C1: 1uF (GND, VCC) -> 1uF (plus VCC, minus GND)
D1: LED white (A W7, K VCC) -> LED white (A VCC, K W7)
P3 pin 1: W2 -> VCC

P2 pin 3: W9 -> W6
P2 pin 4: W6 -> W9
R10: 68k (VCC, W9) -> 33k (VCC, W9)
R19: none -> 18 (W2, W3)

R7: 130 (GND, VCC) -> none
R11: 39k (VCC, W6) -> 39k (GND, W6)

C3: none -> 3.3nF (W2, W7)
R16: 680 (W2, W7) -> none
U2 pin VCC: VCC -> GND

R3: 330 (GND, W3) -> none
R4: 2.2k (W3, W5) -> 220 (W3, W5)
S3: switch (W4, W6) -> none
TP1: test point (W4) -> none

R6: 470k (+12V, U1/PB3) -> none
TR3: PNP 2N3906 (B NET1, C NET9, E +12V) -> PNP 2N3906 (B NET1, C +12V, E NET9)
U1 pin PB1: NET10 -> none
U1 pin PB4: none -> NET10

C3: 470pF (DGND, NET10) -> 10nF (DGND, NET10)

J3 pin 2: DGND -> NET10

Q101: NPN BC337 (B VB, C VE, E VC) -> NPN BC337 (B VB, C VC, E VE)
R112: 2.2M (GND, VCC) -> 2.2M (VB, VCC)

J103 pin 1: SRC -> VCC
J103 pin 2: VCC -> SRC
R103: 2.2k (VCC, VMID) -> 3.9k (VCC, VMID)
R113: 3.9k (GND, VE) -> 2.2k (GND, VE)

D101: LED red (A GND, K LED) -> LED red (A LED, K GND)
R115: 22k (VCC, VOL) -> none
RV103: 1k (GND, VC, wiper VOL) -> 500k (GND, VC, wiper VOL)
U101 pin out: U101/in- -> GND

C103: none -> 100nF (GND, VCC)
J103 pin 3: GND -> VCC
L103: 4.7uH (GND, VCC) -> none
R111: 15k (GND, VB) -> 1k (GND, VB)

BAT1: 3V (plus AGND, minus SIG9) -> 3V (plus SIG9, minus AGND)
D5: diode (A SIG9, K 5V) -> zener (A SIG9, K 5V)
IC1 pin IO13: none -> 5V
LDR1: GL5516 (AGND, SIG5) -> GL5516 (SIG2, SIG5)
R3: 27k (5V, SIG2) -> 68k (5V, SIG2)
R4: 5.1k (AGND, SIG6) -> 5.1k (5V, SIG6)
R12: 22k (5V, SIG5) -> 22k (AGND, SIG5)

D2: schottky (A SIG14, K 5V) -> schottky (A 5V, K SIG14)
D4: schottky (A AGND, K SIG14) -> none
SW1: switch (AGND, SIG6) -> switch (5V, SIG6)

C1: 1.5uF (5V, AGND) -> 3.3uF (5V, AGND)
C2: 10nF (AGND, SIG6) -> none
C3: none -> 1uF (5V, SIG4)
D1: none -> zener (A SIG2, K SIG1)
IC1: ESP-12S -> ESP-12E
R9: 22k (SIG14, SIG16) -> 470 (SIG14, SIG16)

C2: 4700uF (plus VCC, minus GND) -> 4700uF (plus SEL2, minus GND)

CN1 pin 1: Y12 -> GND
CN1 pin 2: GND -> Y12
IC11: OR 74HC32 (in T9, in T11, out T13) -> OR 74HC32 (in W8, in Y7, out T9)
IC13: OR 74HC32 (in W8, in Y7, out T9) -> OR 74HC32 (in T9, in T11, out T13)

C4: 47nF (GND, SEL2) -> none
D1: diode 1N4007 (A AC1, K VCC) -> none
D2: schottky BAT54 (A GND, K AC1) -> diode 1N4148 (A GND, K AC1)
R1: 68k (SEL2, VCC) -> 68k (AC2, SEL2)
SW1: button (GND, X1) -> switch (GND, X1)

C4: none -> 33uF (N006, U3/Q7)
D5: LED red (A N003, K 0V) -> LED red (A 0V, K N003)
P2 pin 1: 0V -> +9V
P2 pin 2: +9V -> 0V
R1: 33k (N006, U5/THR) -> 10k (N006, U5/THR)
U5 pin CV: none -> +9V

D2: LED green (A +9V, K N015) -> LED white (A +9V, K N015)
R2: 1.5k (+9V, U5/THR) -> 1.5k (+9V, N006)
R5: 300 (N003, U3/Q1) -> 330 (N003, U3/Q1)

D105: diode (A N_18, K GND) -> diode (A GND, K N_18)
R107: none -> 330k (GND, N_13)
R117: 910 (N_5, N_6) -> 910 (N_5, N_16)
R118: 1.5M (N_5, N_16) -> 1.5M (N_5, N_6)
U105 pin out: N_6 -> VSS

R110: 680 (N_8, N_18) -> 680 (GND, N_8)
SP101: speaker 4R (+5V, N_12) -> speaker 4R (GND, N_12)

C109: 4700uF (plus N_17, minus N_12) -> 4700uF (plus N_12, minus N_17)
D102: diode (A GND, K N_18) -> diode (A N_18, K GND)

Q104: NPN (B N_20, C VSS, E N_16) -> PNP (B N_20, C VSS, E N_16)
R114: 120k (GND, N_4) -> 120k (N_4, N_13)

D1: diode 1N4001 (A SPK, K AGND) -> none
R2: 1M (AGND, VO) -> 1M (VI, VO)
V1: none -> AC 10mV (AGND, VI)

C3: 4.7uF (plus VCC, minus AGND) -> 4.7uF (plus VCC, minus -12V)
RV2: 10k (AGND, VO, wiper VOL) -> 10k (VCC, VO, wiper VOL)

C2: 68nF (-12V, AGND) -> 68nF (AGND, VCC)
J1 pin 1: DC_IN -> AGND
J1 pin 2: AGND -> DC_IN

○ ○ ○ ○ ○

- _What the task requires_
Using the listing above, print every entry exactly.

- _Your solution_
C1: 1uF (GND, VCC) -> 1uF (plus VCC, minus GND)
D1: LED white (A W7, K VCC) -> LED white (A VCC, K W7)
P3 pin 1: W2 -> VCC

P2 pin 3: W9 -> W6
P2 pin 4: W6 -> W9
R10: 68k (VCC, W9) -> 33k (VCC, W9)
R19: none -> 18 (W2, W3)

R7: 130 (GND, VCC) -> none
R11: 39k (VCC, W6) -> 39k (GND, W6)

C3: none -> 3.3nF (W2, W7)
R16: 680 (W2, W7) -> none
U2 pin VCC: VCC -> GND

R3: 330 (GND, W3) -> none
R4: 2.2k (W3, W5) -> 220 (W3, W5)
S3: switch (W4, W6) -> none
TP1: test point (W4) -> none

R6: 470k (+12V, U1/PB3) -> none
TR3: PNP 2N3906 (B NET1, C NET9, E +12V) -> PNP 2N3906 (B NET1, C +12V, E NET9)
U1 pin PB1: NET10 -> none
U1 pin PB4: none -> NET10

C3: 470pF (DGND, NET10) -> 10nF (DGND, NET10)

J3 pin 2: DGND -> NET10

Q101: NPN BC337 (B VB, C VE, E VC) -> NPN BC337 (B VB, C VC, E VE)
R112: 2.2M (GND, VCC) -> 2.2M (VB, VCC)

J103 pin 1: SRC -> VCC
J103 pin 2: VCC -> SRC
R103: 2.2k (VCC, VMID) -> 3.9k (VCC, VMID)
R113: 3.9k (GND, VE) -> 2.2k (GND, VE)

D101: LED red (A GND, K LED) -> LED red (A LED, K GND)
R115: 22k (VCC, VOL) -> none
RV103: 1k (GND, VC, wiper VOL) -> 500k (GND, VC, wiper VOL)
U101 pin out: U101/in- -> GND

C103: none -> 100nF (GND, VCC)
J103 pin 3: GND -> VCC
L103: 4.7uH (GND, VCC) -> none
R111: 15k (GND, VB) -> 1k (GND, VB)

BAT1: 3V (plus AGND, minus SIG9) -> 3V (plus SIG9, minus AGND)
D5: diode (A SIG9, K 5V) -> zener (A SIG9, K 5V)
IC1 pin IO13: none -> 5V
LDR1: GL5516 (AGND, SIG5) -> GL5516 (SIG2, SIG5)
R3: 27k (5V, SIG2) -> 68k (5V, SIG2)
R4: 5.1k (AGND, SIG6) -> 5.1k (5V, SIG6)
R12: 22k (5V, SIG5) -> 22k (AGND, SIG5)

D2: schottky (A SIG14, K 5V) -> schottky (A 5V, K SIG14)
D4: schottky (A AGND, K SIG14) -> none
SW1: switch (AGND, SIG6) -> switch (5V, SIG6)

C1: 1.5uF (5V, AGND) -> 3.3uF (5V, AGND)
C2: 10nF (AGND, SIG6) -> none
C3: none -> 1uF (5V, SIG4)
D1: none -> zener (A SIG2, K SIG1)
IC1: ESP-12S -> ESP-12E
R9: 22k (SIG14, SIG16) -> 470 (SIG14, SIG16)

C2: 4700uF (plus VCC, minus GND) -> 4700uF (plus SEL2, minus GND)

CN1 pin 1: Y12 -> GND
CN1 pin 2: GND -> Y12
IC11: OR 74HC32 (in T9, in T11, out T13) -> OR 74HC32 (in W8, in Y7, out T9)
IC13: OR 74HC32 (in W8, in Y7, out T9) -> OR 74HC32 (in T9, in T11, out T13)

C4: 47nF (GND, SEL2) -> none
D1: diode 1N4007 (A AC1, K VCC) -> none
D2: schottky BAT54 (A GND, K AC1) -> diode 1N4148 (A GND, K AC1)
R1: 68k (SEL2, VCC) -> 68k (AC2, SEL2)
SW1: button (GND, X1) -> switch (GND, X1)

C4: none -> 33uF (N006, U3/Q7)
D5: LED red (A N003, K 0V) -> LED red (A 0V, K N003)
P2 pin 1: 0V -> +9V
P2 pin 2: +9V -> 0V
R1: 33k (N006, U5/THR) -> 10k (N006, U5/THR)
U5 pin CV: none -> +9V

D2: LED green (A +9V, K N015) -> LED white (A +9V, K N015)
R2: 1.5k (+9V, U5/THR) -> 1.5k (+9V, N006)
R5: 300 (N003, U3/Q1) -> 330 (N003, U3/Q1)

D105: diode (A N_18, K GND) -> diode (A GND, K N_18)
R107: none -> 330k (GND, N_13)
R117: 910 (N_5, N_6) -> 910 (N_5, N_16)
R118: 1.5M (N_5, N_16) -> 1.5M (N_5, N_6)
U105 pin out: N_6 -> VSS

R110: 680 (N_8, N_18) -> 680 (GND, N_8)
SP101: speaker 4R (+5V, N_12) -> speaker 4R (GND, N_12)

C109: 4700uF (plus N_17, minus N_12) -> 4700uF (plus N_12, minus N_17)
D102: diode (A GND, K N_18) -> diode (A N_18, K GND)

Q104: NPN (B N_20, C VSS, E N_16) -> PNP (B N_20, C VSS, E N_16)
R114: 120k (GND, N_4) -> 120k (N_4, N_13)

D1: diode 1N4001 (A SPK, K AGND) -> none
R2: 1M (AGND, VO) -> 1M (VI, VO)
V1: none -> AC 10mV (AGND, VI)

C3: 4.7uF (plus VCC, minus AGND) -> 4.7uF (plus VCC, minus -12V)
RV2: 10k (AGND, VO, wiper VOL) -> 10k (VCC, VO, wiper VOL)

C2: 68nF (-12V, AGND) -> 68nF (AGND, VCC)
J1 pin 1: DC_IN -> AGND
J1 pin 2: AGND -> DC_IN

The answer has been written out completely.